**Problem statement**.
Return the data below in full, exactly as it stands.

**Entries shown**.
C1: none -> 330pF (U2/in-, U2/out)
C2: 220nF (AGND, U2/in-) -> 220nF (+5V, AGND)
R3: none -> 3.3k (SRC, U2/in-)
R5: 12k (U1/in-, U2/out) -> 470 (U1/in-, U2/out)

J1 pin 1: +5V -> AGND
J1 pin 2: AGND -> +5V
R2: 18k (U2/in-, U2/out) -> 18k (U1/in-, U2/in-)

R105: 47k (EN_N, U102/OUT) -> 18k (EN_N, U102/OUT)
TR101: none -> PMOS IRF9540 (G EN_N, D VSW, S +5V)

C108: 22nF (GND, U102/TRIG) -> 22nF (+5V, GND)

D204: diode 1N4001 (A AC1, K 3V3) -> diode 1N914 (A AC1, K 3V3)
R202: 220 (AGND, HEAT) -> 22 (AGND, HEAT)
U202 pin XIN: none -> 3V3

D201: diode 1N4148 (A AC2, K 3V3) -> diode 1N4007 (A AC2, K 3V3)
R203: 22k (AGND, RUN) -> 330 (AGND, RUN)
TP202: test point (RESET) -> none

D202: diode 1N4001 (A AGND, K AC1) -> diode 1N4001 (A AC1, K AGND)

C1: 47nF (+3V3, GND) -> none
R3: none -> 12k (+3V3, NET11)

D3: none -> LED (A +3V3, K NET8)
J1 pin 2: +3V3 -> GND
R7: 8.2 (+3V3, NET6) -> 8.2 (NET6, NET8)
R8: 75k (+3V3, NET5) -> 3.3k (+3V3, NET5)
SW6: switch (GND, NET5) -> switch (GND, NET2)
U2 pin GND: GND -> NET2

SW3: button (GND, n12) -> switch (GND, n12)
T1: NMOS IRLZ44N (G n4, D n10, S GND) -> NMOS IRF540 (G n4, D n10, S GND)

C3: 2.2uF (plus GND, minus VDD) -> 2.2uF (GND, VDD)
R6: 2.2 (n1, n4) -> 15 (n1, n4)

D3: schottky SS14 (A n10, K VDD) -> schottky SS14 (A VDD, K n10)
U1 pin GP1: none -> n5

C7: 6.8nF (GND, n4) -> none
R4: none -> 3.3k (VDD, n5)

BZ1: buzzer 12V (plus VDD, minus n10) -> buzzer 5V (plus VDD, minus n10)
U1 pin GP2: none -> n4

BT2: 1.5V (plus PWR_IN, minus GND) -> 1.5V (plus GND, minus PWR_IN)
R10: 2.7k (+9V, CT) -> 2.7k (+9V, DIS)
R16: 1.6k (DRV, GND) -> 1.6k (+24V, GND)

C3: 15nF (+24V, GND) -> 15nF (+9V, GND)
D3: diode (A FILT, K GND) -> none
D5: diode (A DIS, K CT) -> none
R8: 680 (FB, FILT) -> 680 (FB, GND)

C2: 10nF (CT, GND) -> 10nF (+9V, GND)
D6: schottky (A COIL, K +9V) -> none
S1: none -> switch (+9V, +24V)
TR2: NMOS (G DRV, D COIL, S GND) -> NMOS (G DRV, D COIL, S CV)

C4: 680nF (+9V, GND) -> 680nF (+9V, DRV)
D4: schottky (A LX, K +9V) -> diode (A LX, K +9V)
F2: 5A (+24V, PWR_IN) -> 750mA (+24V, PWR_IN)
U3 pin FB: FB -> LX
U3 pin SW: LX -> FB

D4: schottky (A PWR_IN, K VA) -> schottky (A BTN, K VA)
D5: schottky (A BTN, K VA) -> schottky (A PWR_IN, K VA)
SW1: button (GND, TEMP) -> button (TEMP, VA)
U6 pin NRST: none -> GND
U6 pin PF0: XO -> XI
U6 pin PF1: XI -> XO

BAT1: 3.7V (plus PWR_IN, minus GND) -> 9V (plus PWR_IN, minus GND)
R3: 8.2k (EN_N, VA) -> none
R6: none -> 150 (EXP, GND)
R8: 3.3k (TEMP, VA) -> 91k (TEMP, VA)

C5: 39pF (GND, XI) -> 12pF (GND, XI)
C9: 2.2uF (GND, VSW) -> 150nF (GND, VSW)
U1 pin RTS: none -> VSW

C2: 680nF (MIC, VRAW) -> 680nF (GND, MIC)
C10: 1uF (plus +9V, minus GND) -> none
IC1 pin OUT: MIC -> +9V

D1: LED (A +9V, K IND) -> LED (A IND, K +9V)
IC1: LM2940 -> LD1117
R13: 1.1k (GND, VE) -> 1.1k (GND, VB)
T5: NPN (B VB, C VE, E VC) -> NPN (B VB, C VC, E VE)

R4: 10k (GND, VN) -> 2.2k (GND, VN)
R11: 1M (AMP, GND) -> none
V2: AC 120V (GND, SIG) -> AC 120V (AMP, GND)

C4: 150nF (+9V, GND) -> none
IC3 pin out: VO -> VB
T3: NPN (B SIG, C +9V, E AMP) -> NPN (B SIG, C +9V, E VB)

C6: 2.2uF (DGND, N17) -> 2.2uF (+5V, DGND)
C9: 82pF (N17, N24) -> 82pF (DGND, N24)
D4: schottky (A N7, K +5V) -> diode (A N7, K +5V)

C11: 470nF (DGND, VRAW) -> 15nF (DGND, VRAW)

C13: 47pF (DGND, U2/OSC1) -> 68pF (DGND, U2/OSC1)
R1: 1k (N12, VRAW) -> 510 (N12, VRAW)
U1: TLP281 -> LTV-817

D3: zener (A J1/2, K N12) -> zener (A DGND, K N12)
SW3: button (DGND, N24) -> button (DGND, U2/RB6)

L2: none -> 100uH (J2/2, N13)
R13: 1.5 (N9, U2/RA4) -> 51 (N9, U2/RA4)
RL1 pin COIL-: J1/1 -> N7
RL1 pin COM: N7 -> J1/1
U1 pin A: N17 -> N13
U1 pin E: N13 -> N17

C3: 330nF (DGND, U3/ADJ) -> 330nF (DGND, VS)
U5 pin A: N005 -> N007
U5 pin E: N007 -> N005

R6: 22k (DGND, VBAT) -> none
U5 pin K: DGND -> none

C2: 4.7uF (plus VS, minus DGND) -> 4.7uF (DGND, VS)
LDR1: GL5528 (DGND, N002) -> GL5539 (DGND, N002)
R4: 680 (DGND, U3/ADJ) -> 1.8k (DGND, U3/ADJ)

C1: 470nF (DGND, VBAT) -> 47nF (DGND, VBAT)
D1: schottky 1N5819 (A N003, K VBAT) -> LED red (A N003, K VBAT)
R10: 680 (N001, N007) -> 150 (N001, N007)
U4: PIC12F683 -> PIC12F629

**Problem solution**.
C1: none -> 330pF (U2/in-, U2/out)
C2: 220nF (AGND, U2/in-) -> 220nF (+5V, AGND)
R3: none -> 3.3k (SRC, U2/in-)
R5: 12k (U1/in-, U2/out) -> 470 (U1/in-, U2/out)

J1 pin 1: +5V -> AGND
J1 pin 2: AGND -> +5V
R2: 18k (U2/in-, U2/out) -> 18k (U1/in-, U2/in-)

R105: 47k (EN_N, U102/OUT) -> 18k (EN_N, U102/OUT)
TR101: none -> PMOS IRF9540 (G EN_N, D VSW, S +5V)

C108: 22nF (GND, U102/TRIG) -> 22nF (+5V, GND)

D204: diode 1N4001 (A AC1, K 3V3) -> diode 1N914 (A AC1, K 3V3)
R202: 220 (AGND, HEAT) -> 22 (AGND, HEAT)
U202 pin XIN: none -> 3V3

D201: diode 1N4148 (A AC2, K 3V3) -> diode 1N4007 (A AC2, K 3V3)
R203: 22k (AGND, RUN) -> 330 (AGND, RUN)
TP202: test point (RESET) -> none

D202: diode 1N4001 (A AGND, K AC1) -> diode 1N4001 (A AC1, K AGND)

C1: 47nF (+3V3, GND) -> none
R3: none -> 12k (+3V3, NET11)

D3: none -> LED (A +3V3, K NET8)
J1 pin 2: +3V3 -> GND
R7: 8.2 (+3V3, NET6) -> 8.2 (NET6, NET8)
R8: 75k (+3V3, NET5) -> 3.3k (+3V3, NET5)
SW6: switch (GND, NET5) -> switch (GND, NET2)
U2 pin GND: GND -> NET2

SW3: button (GND, n12) -> switch (GND, n12)
T1: NMOS IRLZ44N (G n4, D n10, S GND) -> NMOS IRF540 (G n4, D n10, S GND)

C3: 2.2uF (plus GND, minus VDD) -> 2.2uF (GND, VDD)
R6: 2.2 (n1, n4) -> 15 (n1, n4)

D3: schottky SS14 (A n10, K VDD) -> schottky SS14 (A VDD, K n10)
U1 pin GP1: none -> n5

C7: 6.8nF (GND, n4) -> none
R4: none -> 3.3k (VDD, n5)

BZ1: buzzer 12V (plus VDD, minus n10) -> buzzer 5V (plus VDD, minus n10)
U1 pin GP2: none -> n4

BT2: 1.5V (plus PWR_IN, minus GND) -> 1.5V (plus GND, minus PWR_IN)
R10: 2.7k (+9V, CT) -> 2.7k (+9V, DIS)
R16: 1.6k (DRV, GND) -> 1.6k (+24V, GND)

C3: 15nF (+24V, GND) -> 15nF (+9V, GND)
D3: diode (A FILT, K GND) -> none
D5: diode (A DIS, K CT) -> none
R8: 680 (FB, FILT) -> 680 (FB, GND)

C2: 10nF (CT, GND) -> 10nF (+9V, GND)
D6: schottky (A COIL, K +9V) -> none
S1: none -> switch (+9V, +24V)
TR2: NMOS (G DRV, D COIL, S GND) -> NMOS (G DRV, D COIL, S CV)

C4: 680nF (+9V, GND) -> 680nF (+9V, DRV)
D4: schottky (A LX, K +9V) -> diode (A LX, K +9V)
F2: 5A (+24V, PWR_IN) -> 750mA (+24V, PWR_IN)
U3 pin FB: FB -> LX
U3 pin SW: LX -> FB

D4: schottky (A PWR_IN, K VA) -> schottky (A BTN, K VA)
D5: schottky (A BTN, K VA) -> schottky (A PWR_IN, K VA)
SW1: button (GND, TEMP) -> button (TEMP, VA)
U6 pin NRST: none -> GND
U6 pin PF0: XO -> XI
U6 pin PF1: XI -> XO

BAT1: 3.7V (plus PWR_IN, minus GND) -> 9V (plus PWR_IN, minus GND)
R3: 8.2k (EN_N, VA) -> none
R6: none -> 150 (EXP, GND)
R8: 3.3k (TEMP, VA) -> 91k (TEMP, VA)

C5: 39pF (GND, XI) -> 12pF (GND, XI)
C9: 2.2uF (GND, VSW) -> 150nF (GND, VSW)
U1 pin RTS: none -> VSW

C2: 680nF (MIC, VRAW) -> 680nF (GND, MIC)
C10: 1uF (plus +9V, minus GND) -> none
IC1 pin OUT: MIC -> +9V

D1: LED (A +9V, K IND) -> LED (A IND, K +9V)
IC1: LM2940 -> LD1117
R13: 1.1k (GND, VE) -> 1.1k (GND, VB)
T5: NPN (B VB, C VE, E VC) -> NPN (B VB, C VC, E VE)

R4: 10k (GND, VN) -> 2.2k (GND, VN)
R11: 1M (AMP, GND) -> none
V2: AC 120V (GND, SIG) -> AC 120V (AMP, GND)

C4: 150nF (+9V, GND) -> none
IC3 pin out: VO -> VB
T3: NPN (B SIG, C +9V, E AMP) -> NPN (B SIG, C +9V, E VB)

C6: 2.2uF (DGND, N17) -> 2.2uF (+5V, DGND)
C9: 82pF (N17, N24) -> 82pF (DGND, N24)
D4: schottky (A N7, K +5V) -> diode (A N7, K +5V)

C11: 470nF (DGND, VRAW) -> 15nF (DGND, VRAW)

C13: 47pF (DGND, U2/OSC1) -> 68pF (DGND, U2/OSC1)
R1: 1k (N12, VRAW) -> 510 (N12, VRAW)
U1: TLP281 -> LTV-817

D3: zener (A J1/2, K N12) -> zener (A DGND, K N12)
SW3: button (DGND, N24) -> button (DGND, U2/RB6)

L2: none -> 100uH (J2/2, N13)
R13: 1.5 (N9, U2/RA4) -> 51 (N9, U2/RA4)
RL1 pin COIL-: J1/1 -> N7
RL1 pin COM: N7 -> J1/1
U1 pin A: N17 -> N13
U1 pin E: N13 -> N17

C3: 330nF (DGND, U3/ADJ) -> 330nF (DGND, VS)
U5 pin A: N005 -> N007
U5 pin E: N007 -> N005

R6: 22k (DGND, VBAT) -> none
U5 pin K: DGND -> none

C2: 4.7uF (plus VS, minus DGND) -> 4.7uF (DGND, VS)
LDR1: GL5528 (DGND, N002) -> GL5539 (DGND, N002)
R4: 680 (DGND, U3/ADJ) -> 1.8k (DGND, U3/ADJ)

C1: 470nF (DGND, VBAT) -> 47nF (DGND, VBAT)
D1: schottky 1N5819 (A N003, K VBAT) -> LED red (A N003, K VBAT)
R10: 680 (N001, N007) -> 150 (N001, N007)
U4: PIC12F683 -> PIC12F629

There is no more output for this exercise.